### OBJETIVO DEL EJERCICIO
Copia sin ningún cambio las líneas del material que comienzan al principio de este y terminan en la línea que contiene "20: (399, 710)", ambas incluidas.

### MATERIAL PROPORCIONADO
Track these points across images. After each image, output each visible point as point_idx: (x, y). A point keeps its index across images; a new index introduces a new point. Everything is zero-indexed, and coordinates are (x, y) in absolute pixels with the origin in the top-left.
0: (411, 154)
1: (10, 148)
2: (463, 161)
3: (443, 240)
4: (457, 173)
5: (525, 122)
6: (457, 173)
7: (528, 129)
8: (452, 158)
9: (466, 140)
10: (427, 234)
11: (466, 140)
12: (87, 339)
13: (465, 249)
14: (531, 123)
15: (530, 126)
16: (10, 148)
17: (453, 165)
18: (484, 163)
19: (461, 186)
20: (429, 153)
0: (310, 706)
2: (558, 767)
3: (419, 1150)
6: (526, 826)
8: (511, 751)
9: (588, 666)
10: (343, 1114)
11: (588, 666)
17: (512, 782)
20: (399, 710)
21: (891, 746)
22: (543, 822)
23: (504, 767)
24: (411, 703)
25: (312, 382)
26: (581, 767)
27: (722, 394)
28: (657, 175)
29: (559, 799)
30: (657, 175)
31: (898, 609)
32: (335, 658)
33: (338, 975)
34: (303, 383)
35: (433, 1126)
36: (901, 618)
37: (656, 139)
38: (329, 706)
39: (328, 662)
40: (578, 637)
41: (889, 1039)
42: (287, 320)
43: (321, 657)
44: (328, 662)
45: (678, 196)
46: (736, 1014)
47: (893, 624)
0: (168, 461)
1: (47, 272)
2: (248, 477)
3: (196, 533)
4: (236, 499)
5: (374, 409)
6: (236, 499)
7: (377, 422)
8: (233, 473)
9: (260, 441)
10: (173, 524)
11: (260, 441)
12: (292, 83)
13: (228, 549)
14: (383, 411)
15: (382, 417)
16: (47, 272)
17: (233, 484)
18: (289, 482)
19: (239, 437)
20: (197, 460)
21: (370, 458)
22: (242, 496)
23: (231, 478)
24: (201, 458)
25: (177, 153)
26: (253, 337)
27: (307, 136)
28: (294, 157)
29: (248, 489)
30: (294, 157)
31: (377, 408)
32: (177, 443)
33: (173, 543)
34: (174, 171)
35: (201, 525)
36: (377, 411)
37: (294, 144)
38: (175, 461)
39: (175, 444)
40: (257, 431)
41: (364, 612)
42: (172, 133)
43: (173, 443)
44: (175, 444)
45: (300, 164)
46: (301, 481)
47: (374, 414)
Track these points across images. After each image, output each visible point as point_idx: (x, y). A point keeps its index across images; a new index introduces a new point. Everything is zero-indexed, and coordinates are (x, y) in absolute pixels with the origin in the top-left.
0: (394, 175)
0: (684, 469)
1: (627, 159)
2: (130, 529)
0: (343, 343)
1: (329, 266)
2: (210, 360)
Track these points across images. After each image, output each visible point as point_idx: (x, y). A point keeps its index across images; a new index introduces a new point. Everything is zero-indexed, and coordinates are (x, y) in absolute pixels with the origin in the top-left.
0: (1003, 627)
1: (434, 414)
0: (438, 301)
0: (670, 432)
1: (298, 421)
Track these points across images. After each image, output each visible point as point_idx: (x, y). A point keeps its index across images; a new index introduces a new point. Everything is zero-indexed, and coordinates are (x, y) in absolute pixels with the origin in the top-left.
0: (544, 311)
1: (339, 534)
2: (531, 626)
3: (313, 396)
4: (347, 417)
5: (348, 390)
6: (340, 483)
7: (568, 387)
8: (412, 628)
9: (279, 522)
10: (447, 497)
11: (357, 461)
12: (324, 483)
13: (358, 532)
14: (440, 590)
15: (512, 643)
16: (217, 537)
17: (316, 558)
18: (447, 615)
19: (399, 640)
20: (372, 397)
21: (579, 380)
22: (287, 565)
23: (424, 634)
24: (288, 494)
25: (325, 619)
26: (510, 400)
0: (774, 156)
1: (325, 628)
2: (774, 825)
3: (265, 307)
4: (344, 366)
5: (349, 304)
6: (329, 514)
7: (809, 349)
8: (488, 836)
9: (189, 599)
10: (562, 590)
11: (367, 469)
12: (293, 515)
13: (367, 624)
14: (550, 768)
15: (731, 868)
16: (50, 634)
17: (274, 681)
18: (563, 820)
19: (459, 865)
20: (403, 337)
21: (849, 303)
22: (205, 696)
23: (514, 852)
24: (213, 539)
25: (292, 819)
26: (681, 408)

### SOLUCIÓN ESCRITA
Track these points across images. After each image, output each visible point as point_idx: (x, y). A point keeps its index across images; a new index introduces a new point. Everything is zero-indexed, and coordinates are (x, y) in absolute pixels with the origin in the top-left.
0: (411, 154)
1: (10, 148)
2: (463, 161)
3: (443, 240)
4: (457, 173)
5: (525, 122)
6: (457, 173)
7: (528, 129)
8: (452, 158)
9: (466, 140)
10: (427, 234)
11: (466, 140)
12: (87, 339)
13: (465, 249)
14: (531, 123)
15: (530, 126)
16: (10, 148)
17: (453, 165)
18: (484, 163)
19: (461, 186)
20: (429, 153)
0: (310, 706)
2: (558, 767)
3: (419, 1150)
6: (526, 826)
8: (511, 751)
9: (588, 666)
10: (343, 1114)
11: (588, 666)
17: (512, 782)
20: (399, 710)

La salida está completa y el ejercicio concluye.